Restate each entry exactly, without pictures.

### INPUT MATERIAL

------------------------------------------------------------

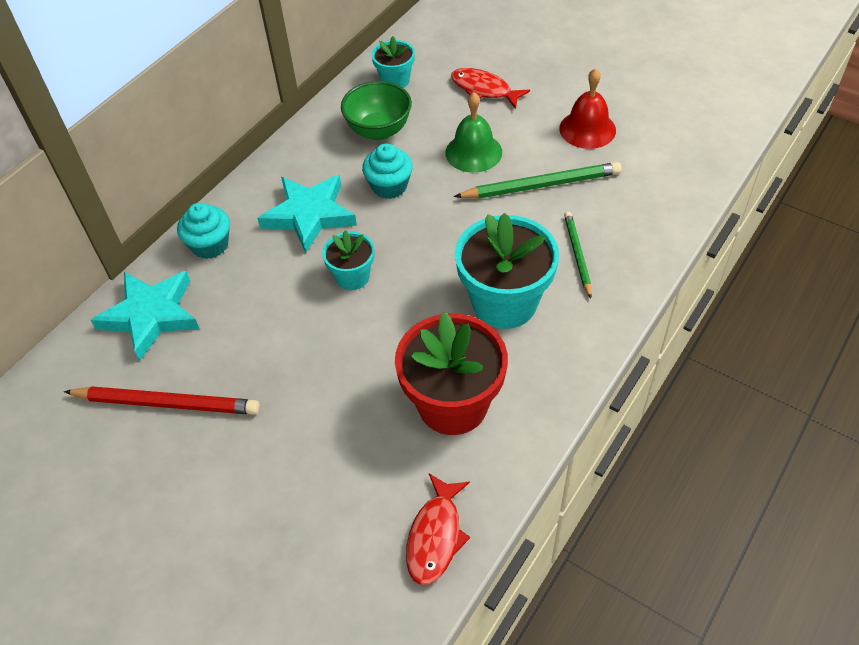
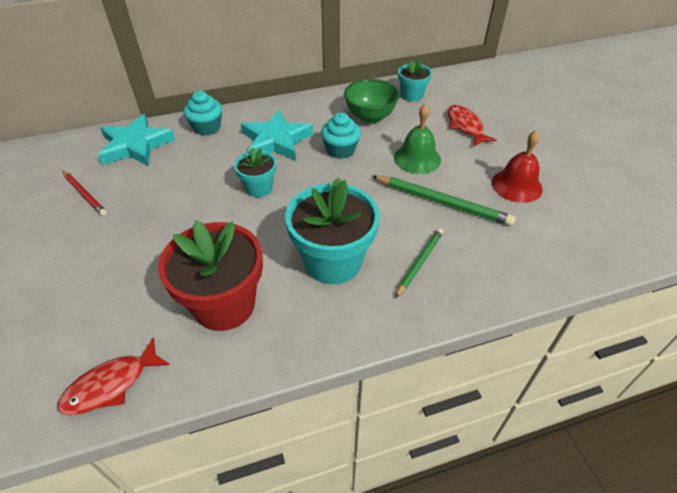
camera: 35 degrees right, 5 degrees down
(166, 403) = (84, 194): red pencil -> red pencil, size x0.62

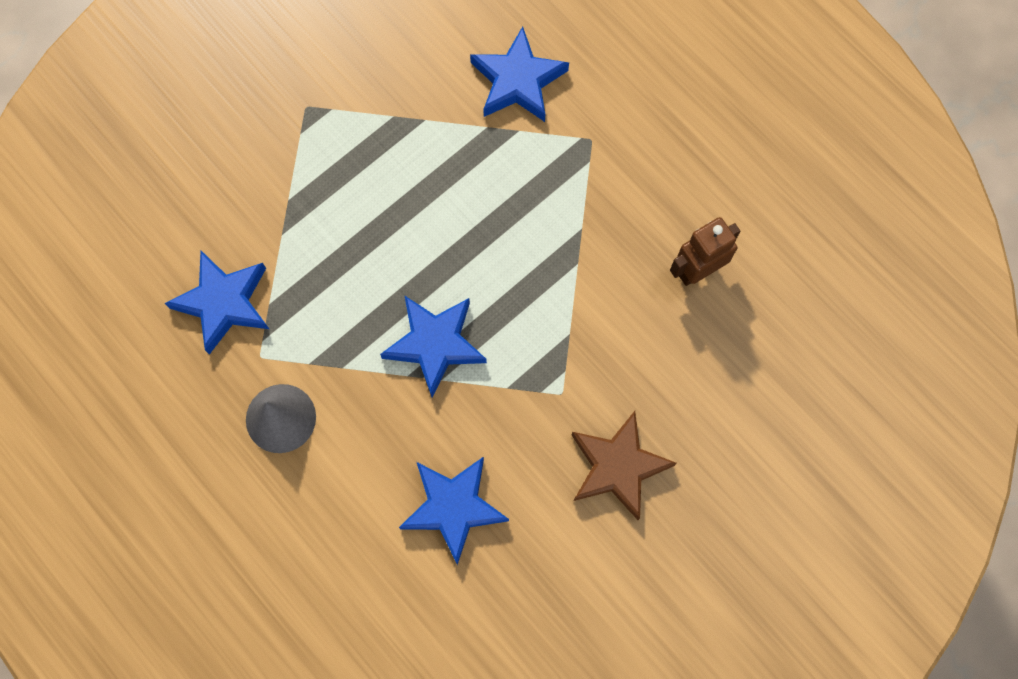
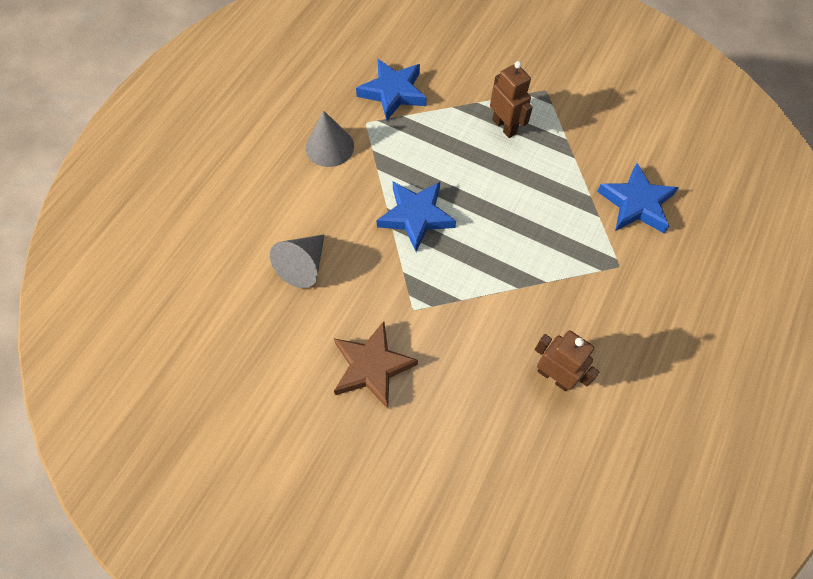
camera: 70 degrees right, 10 degrees down
(343, 182) = (504, 126): none -> brown robot
(453, 507) = (304, 266): blue star -> grey cone

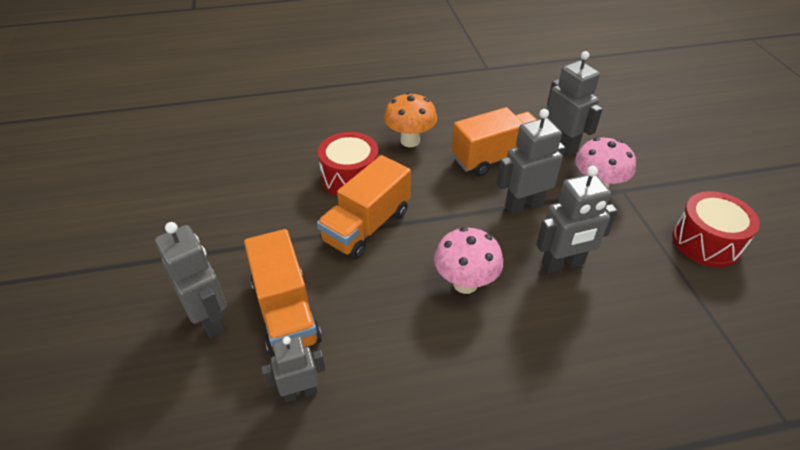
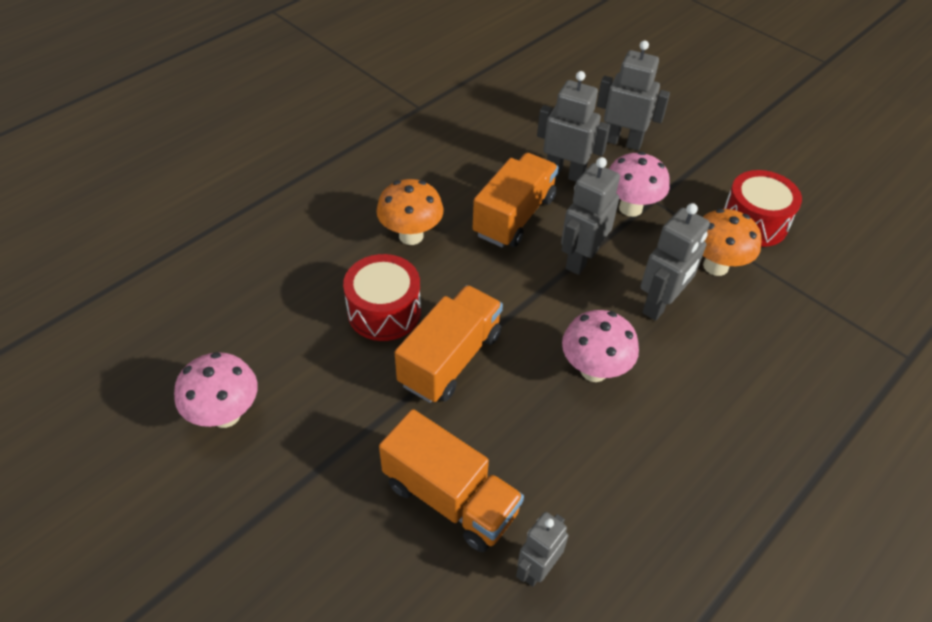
camera: 35 degrees left, 5 degrees up
(203, 193) = (226, 414): none -> pink mushroom
(210, 318) = (377, 553): grey robot -> grey robot (622, 142)
(366, 226) = (450, 359): orange truck -> orange truck turned 150 degrees counterclockwise
(639, 259) = (715, 266): none -> orange mushroom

------------------------------------------------------------

### ANSWER BELOW
camera: 35 degrees right, 5 degrees down
(166, 403) = (84, 194): red pencil -> red pencil, size x0.62

camera: 70 degrees right, 10 degrees down
(343, 182) = (504, 126): none -> brown robot
(453, 507) = (304, 266): blue star -> grey cone

camera: 35 degrees left, 5 degrees up
(203, 193) = (226, 414): none -> pink mushroom
(210, 318) = (377, 553): grey robot -> grey robot (622, 142)
(366, 226) = (450, 359): orange truck -> orange truck turned 150 degrees counterclockwise
(639, 259) = (715, 266): none -> orange mushroom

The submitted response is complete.